WORKING DATA below:
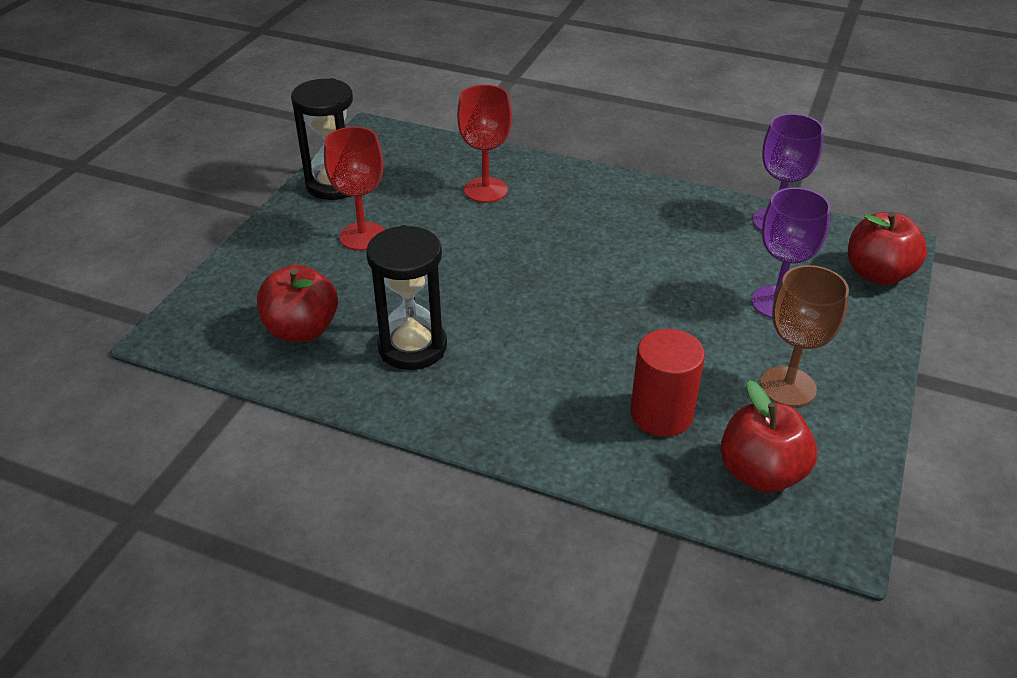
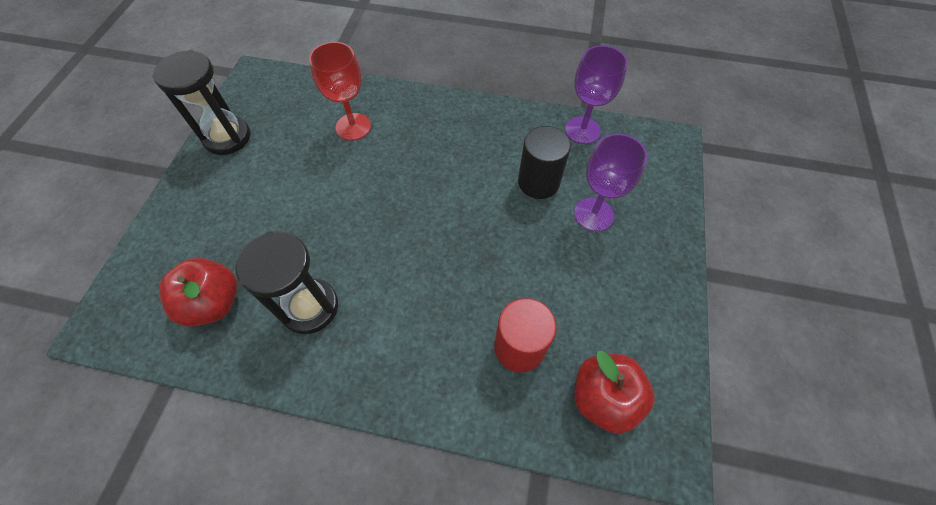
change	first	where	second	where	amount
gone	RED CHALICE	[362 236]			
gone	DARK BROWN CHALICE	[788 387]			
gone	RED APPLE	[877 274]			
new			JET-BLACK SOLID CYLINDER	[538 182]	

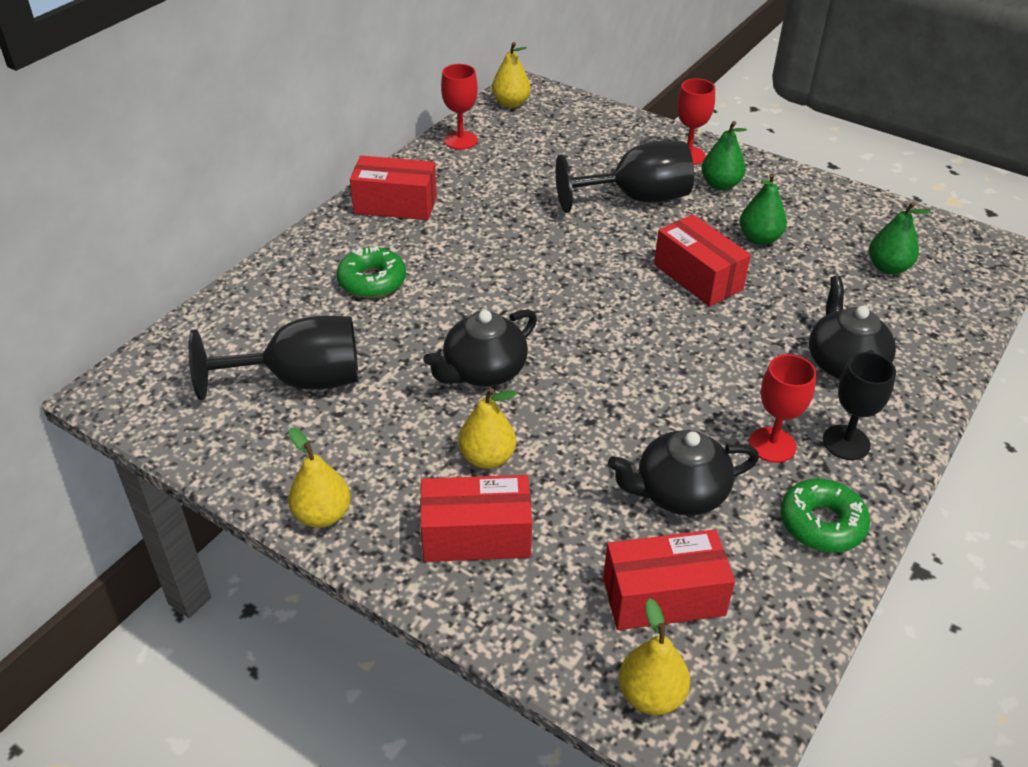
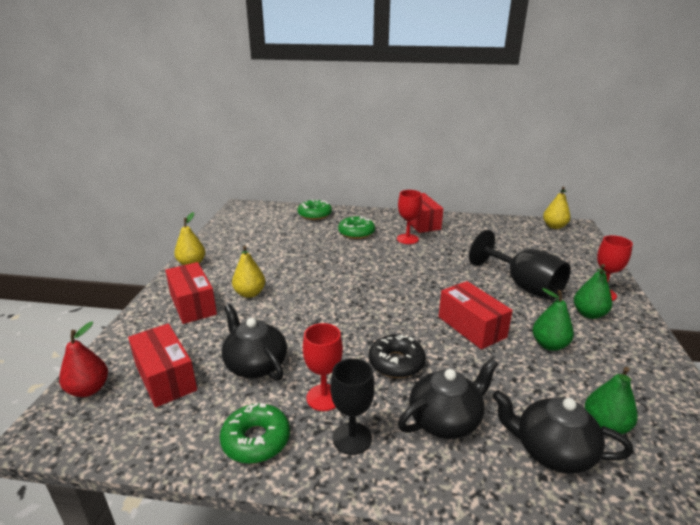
change	first	where	second	where	amount
gone	JET-BLACK CHALICE	[300 381]			
shifted	JET-BLACK CHINA TEAPOT	[483 371]		[552 451]	
shifted	RED CHALICE	[460 140]		[407 239]	
repainted	BRIGHT YELLOW PEAR	[651 695]	RED PEAR	[89 389]	
rotated	RED PACKAGE	[698 277]		[471 327]	60 degrees counterclockwise
new			GREEN DONUT	[314 214]	
new			JET-BLACK DONUT	[396 363]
End of WORKING DATA.
Using the records above, copy each line that contains "gone".

_WRITTEN SOLUTION_
gone	RED CHALICE	[362 236]			
gone	DARK BROWN CHALICE	[788 387]			
gone	RED APPLE	[877 274]			
gone	JET-BLACK CHALICE	[300 381]			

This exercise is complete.